_Assigned task_.
Leave out the pictures, and print exactly the lines from the one holding "camera: 45 degrees left, 5 degrees down" through the last line of the material.

_Data to examine_.
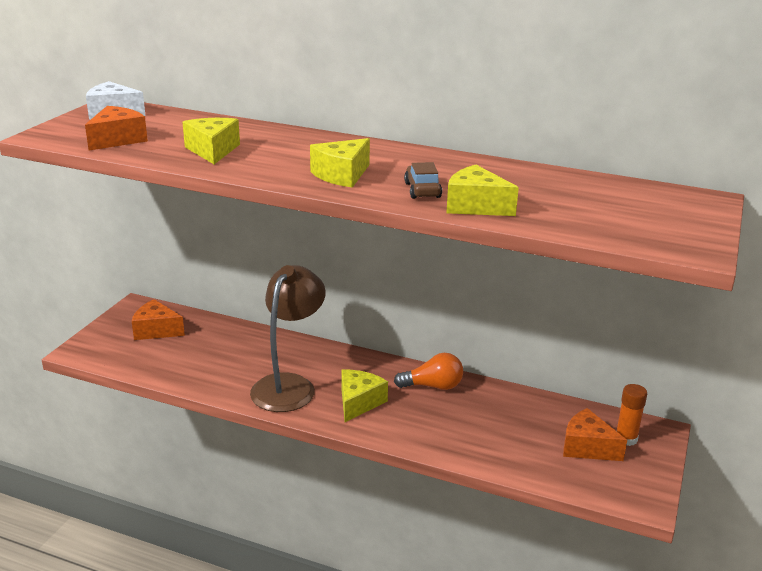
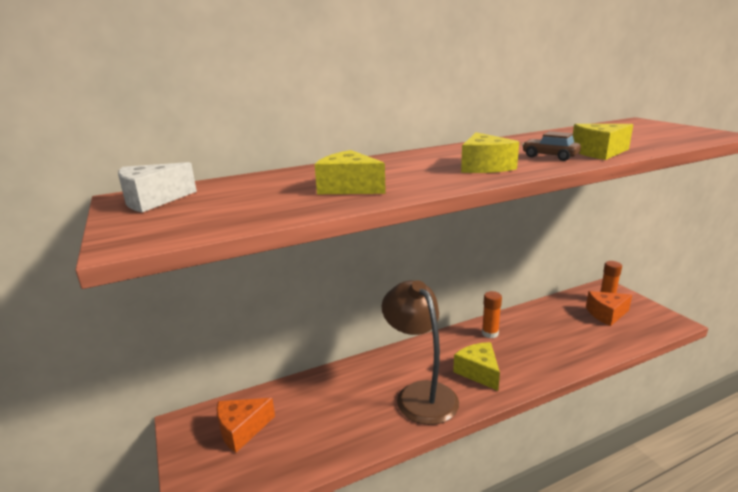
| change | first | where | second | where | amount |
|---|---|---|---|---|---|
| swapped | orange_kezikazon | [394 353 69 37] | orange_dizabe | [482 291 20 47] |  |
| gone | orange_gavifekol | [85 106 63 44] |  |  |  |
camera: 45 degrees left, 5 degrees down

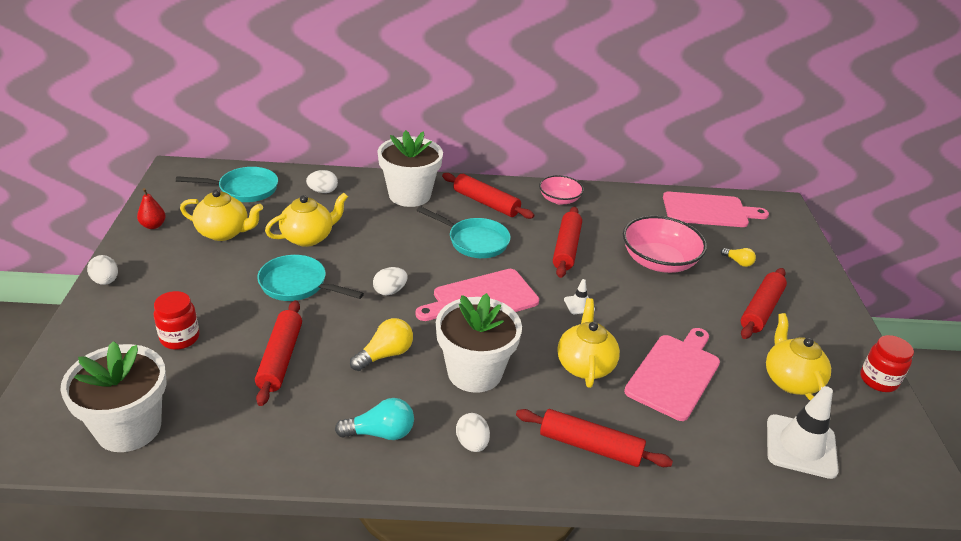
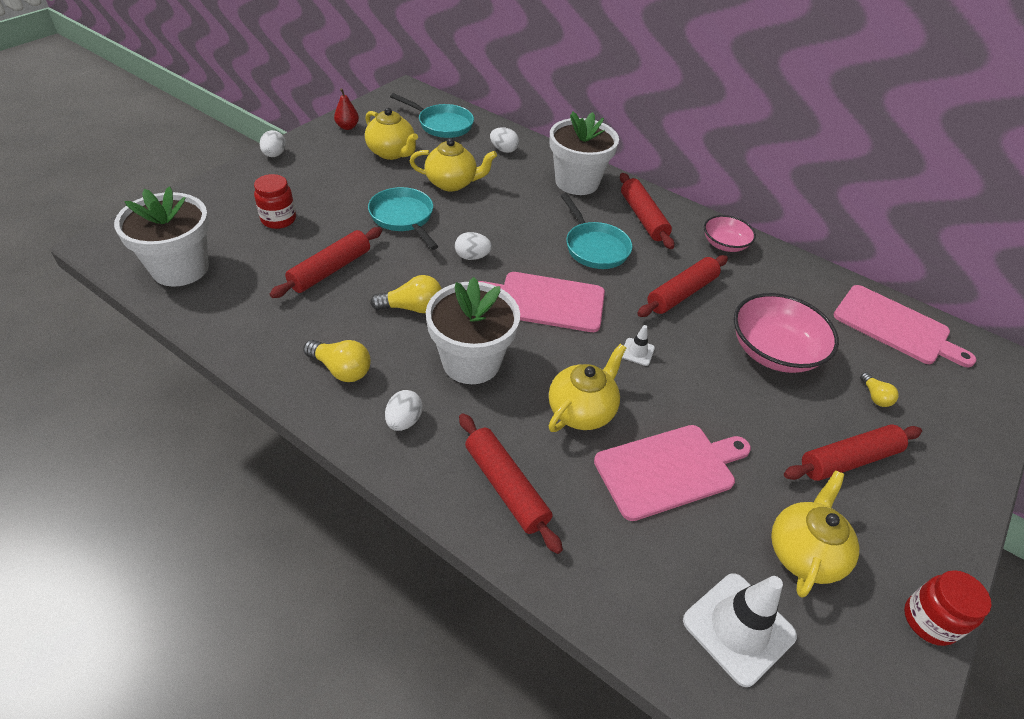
| change | first | where | second | where | amount |
|---|---|---|---|---|---|
| repainted | turquoise_kezikazon | [335 398 79 42] | yellow_kezikazon | [303 340 68 42] |  |
camera: 35 degrees right, 10 degrees up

_Task result_.
camera: 45 degrees left, 5 degrees down

| change | first | where | second | where | amount |
|---|---|---|---|---|---|
| repainted | turquoise_kezikazon | [335 398 79 42] | yellow_kezikazon | [303 340 68 42] |  |
camera: 35 degrees right, 10 degrees up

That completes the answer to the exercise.